(Collection entries)
----

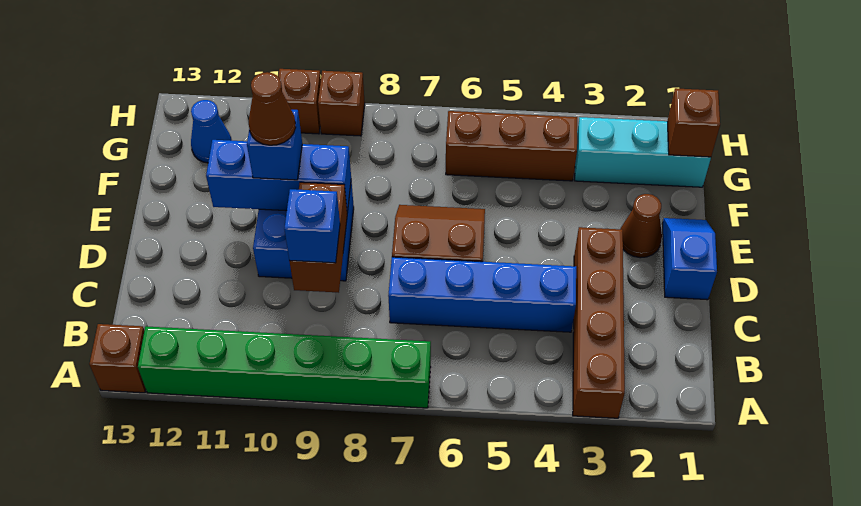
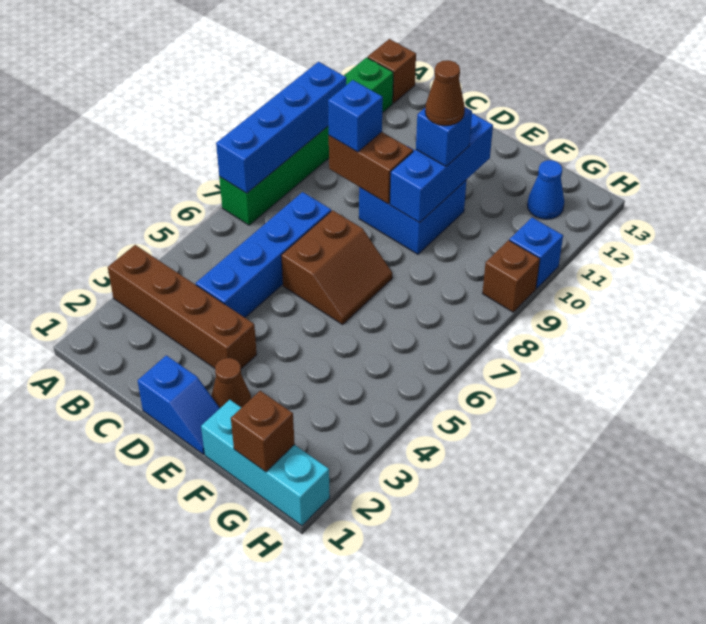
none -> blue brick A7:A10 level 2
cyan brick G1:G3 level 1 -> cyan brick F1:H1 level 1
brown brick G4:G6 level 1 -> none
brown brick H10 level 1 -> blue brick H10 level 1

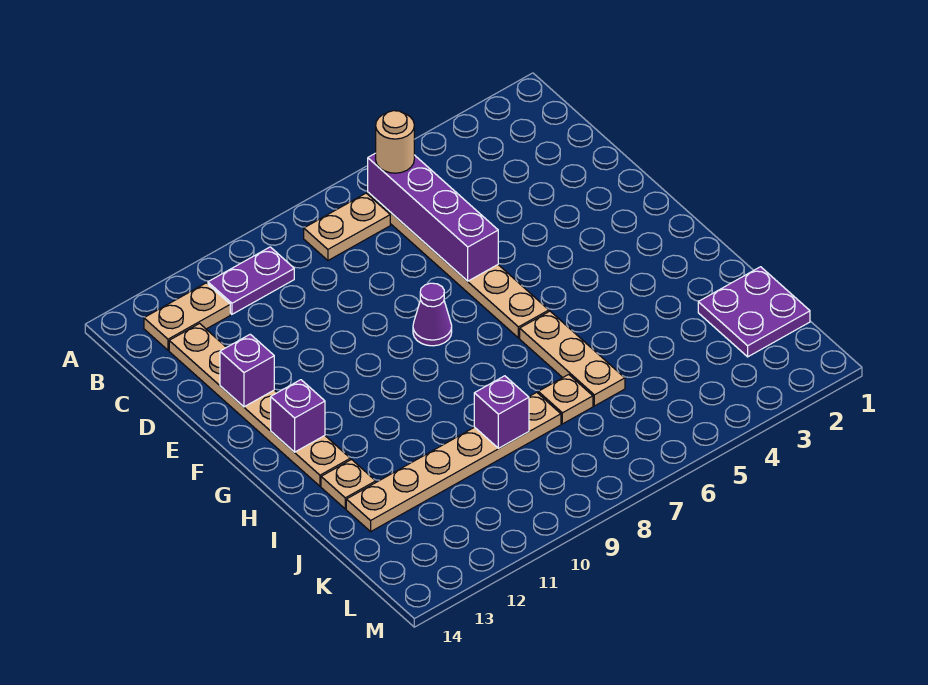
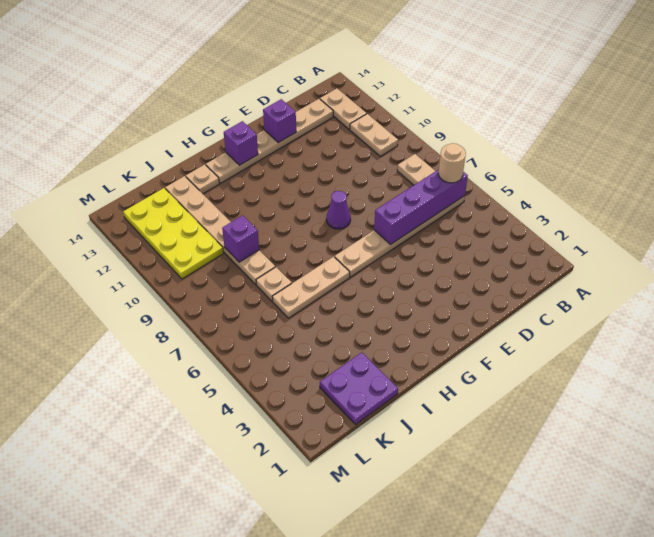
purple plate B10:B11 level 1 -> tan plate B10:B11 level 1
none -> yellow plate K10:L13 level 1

----

#### PROMPT
Write out, word for word, only the lines from the one containing "cyan brick G1:G3" to the end of the data above; the pictures stay out.

#### RESPONSE AREA
cyan brick G1:G3 level 1 -> cyan brick F1:H1 level 1
brown brick G4:G6 level 1 -> none
brown brick H10 level 1 -> blue brick H10 level 1

purple plate B10:B11 level 1 -> tan plate B10:B11 level 1
none -> yellow plate K10:L13 level 1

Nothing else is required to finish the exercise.